• SUPPLIED RECORDS:
━━━━━━━━━━━━━━━━━━━━
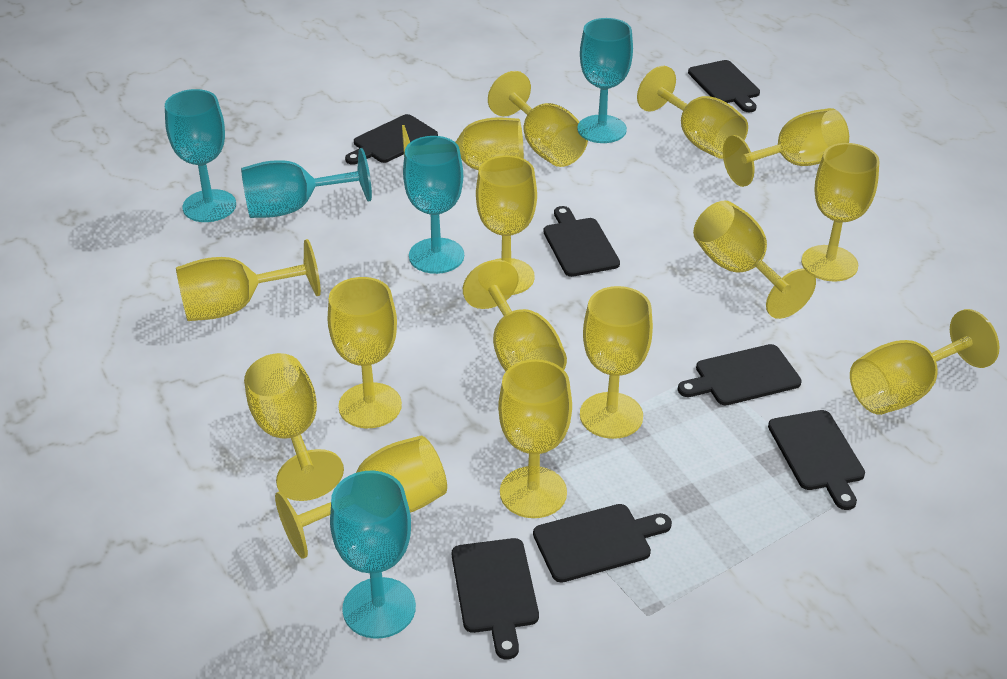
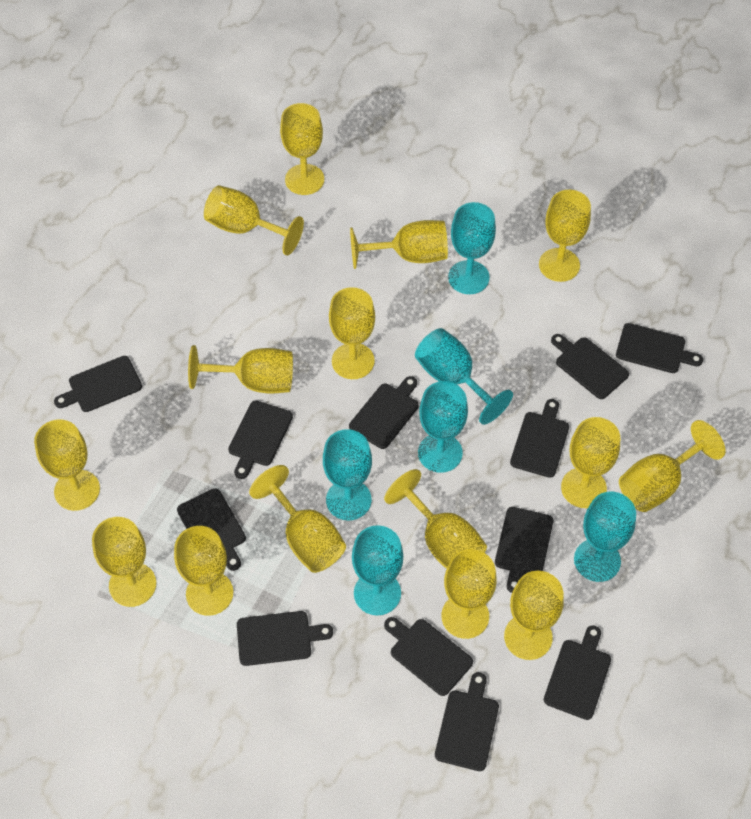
black cutting board: 7 -> 12
turquoise goblet: 5 -> 6

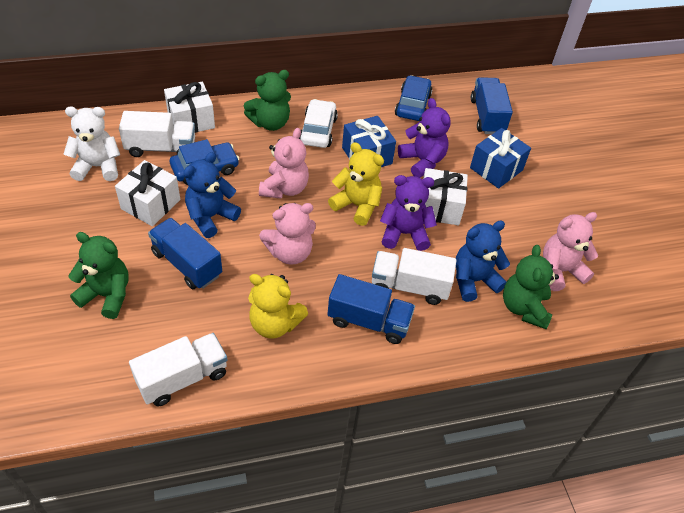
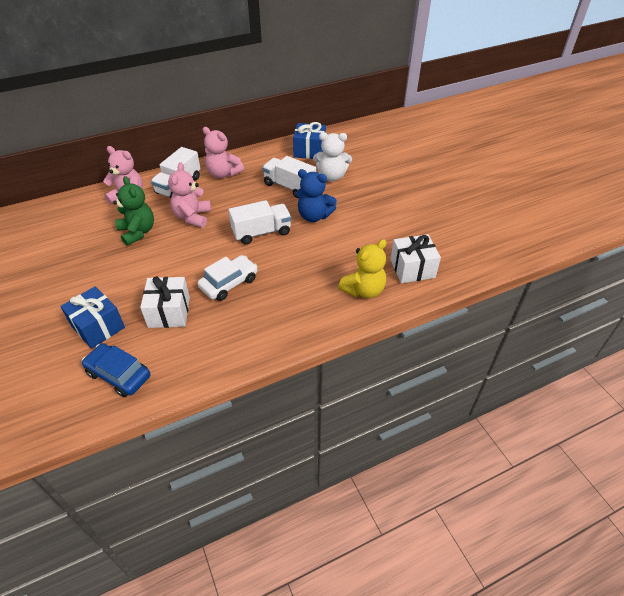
blue car: 2 -> 1
blue teddy bear: 2 -> 1
blue truck: 3 -> 0
green teddy bear: 3 -> 1
purple teddy bear: 2 -> 0
white gift: 3 -> 2
yellow teddy bear: 2 -> 1

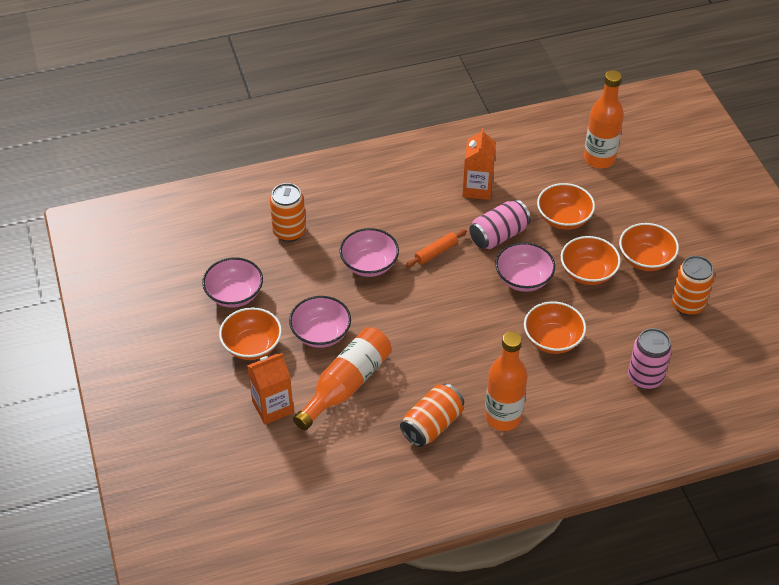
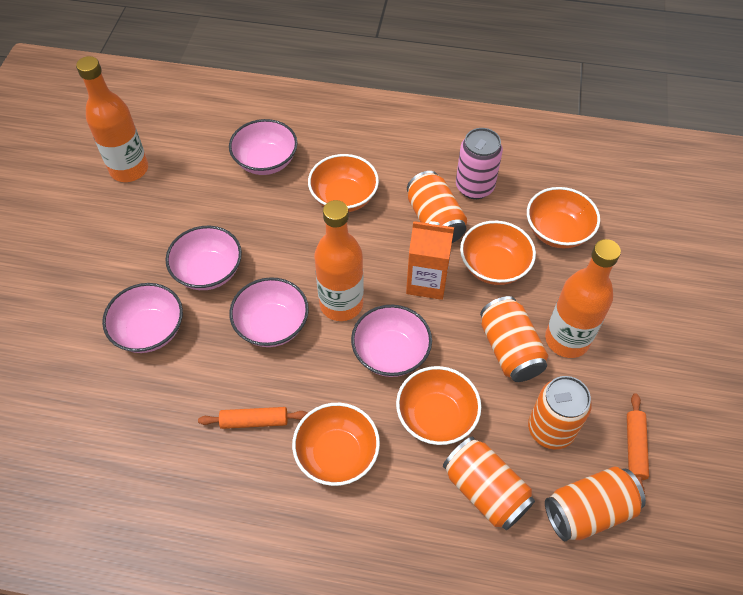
orange can: 3 -> 5
orange carton: 2 -> 1
orange rolling pin: 1 -> 2
pink bowl: 4 -> 5
pink can: 2 -> 1

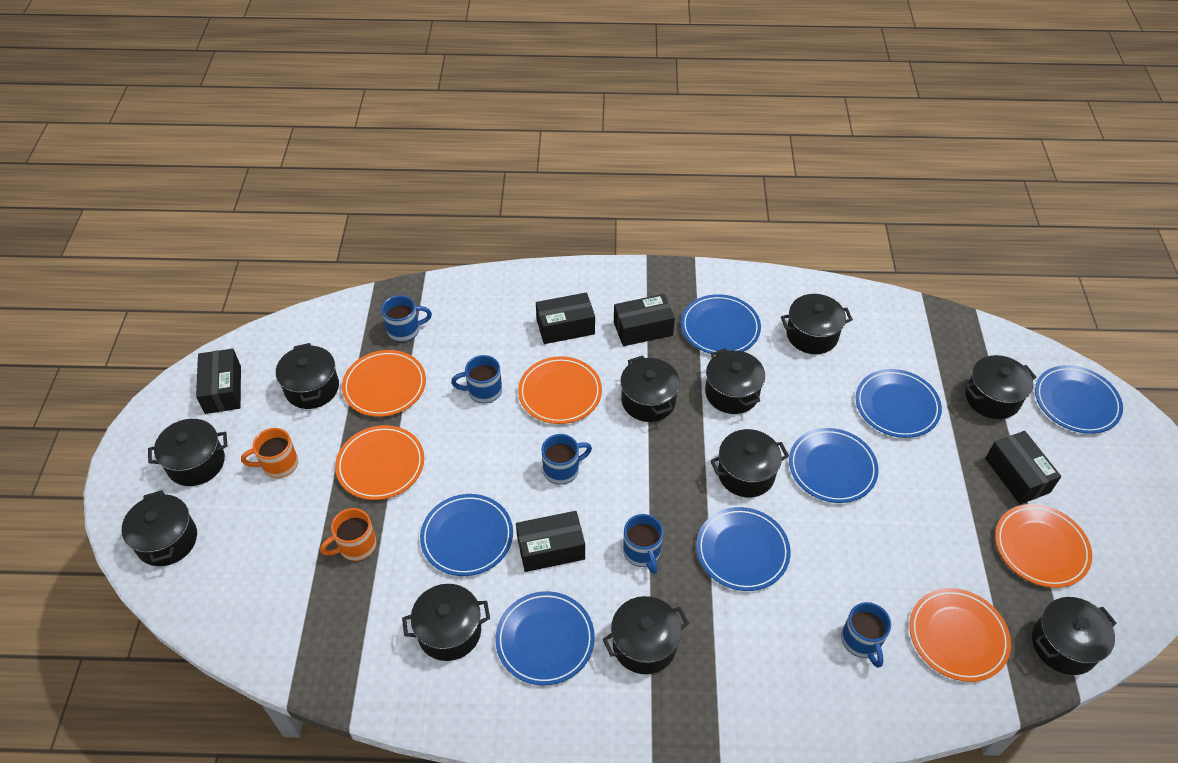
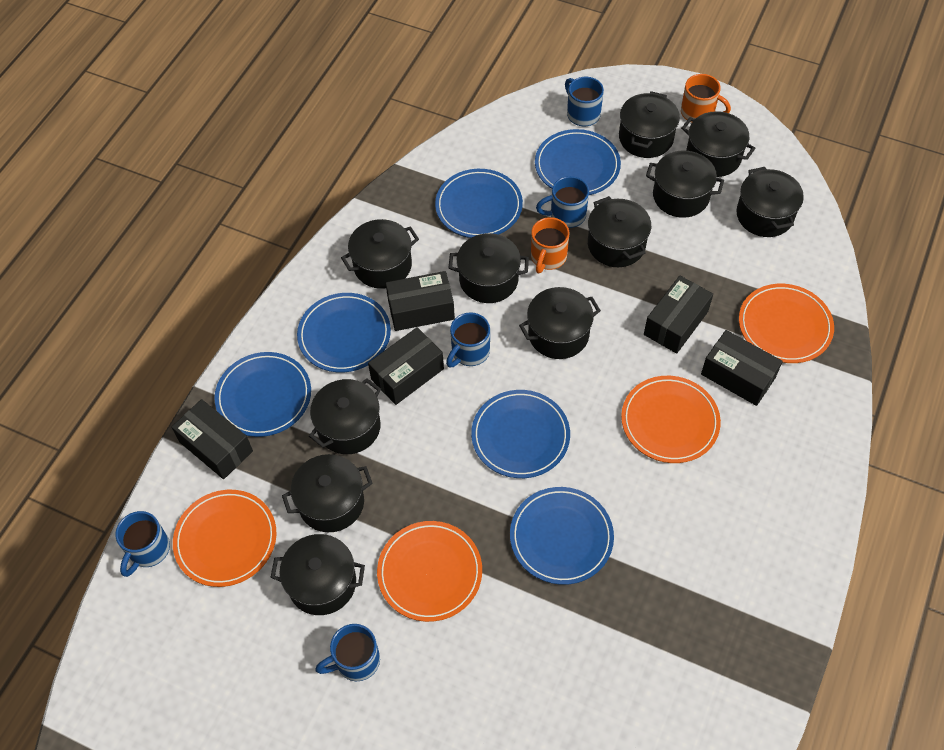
blue plate: 7 -> 6
orange plate: 5 -> 4

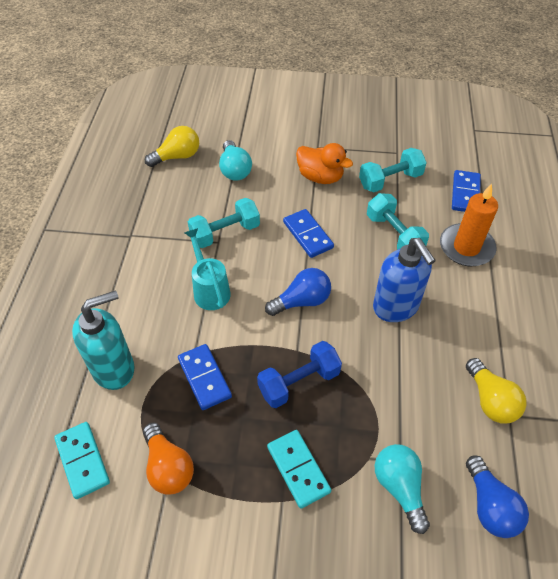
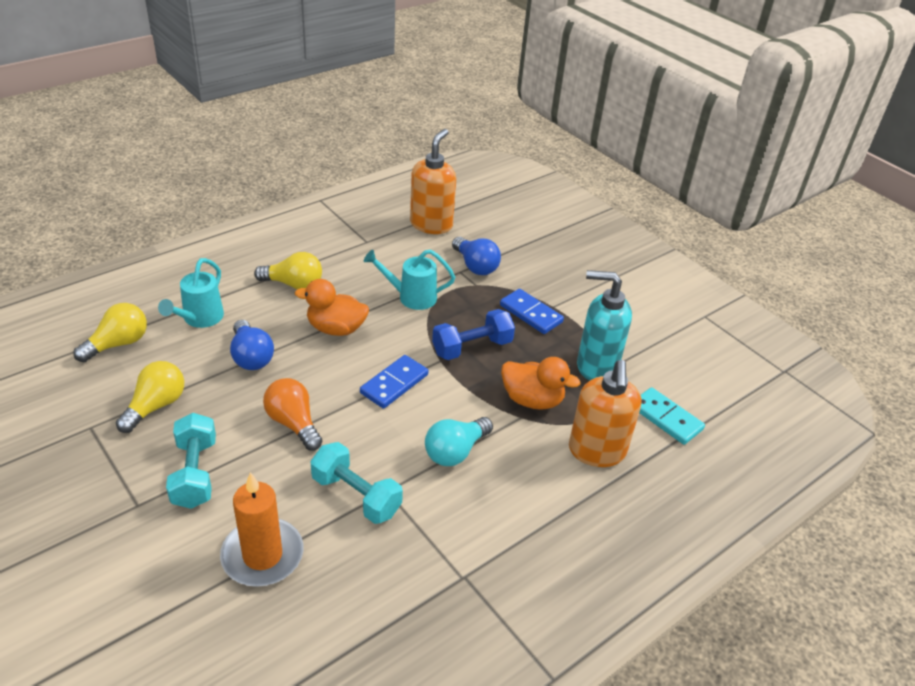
blue domino: 3 -> 2
blue soap dispenser: 1 -> 0
orange duck: 1 -> 2
orange soap dispenser: 0 -> 2
turquoise domino: 2 -> 1
turquoise dumbbell: 3 -> 2
turquoise light bulb: 2 -> 1
turquoise watering can: 1 -> 2
yellow light bulb: 2 -> 3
━━━━━━━━━━━━━━━━━━━━
• PROBLEM TO WORK ON: State the number of lines above that include "turquoise", and nothing further.

• WORKED SOLUTION: 5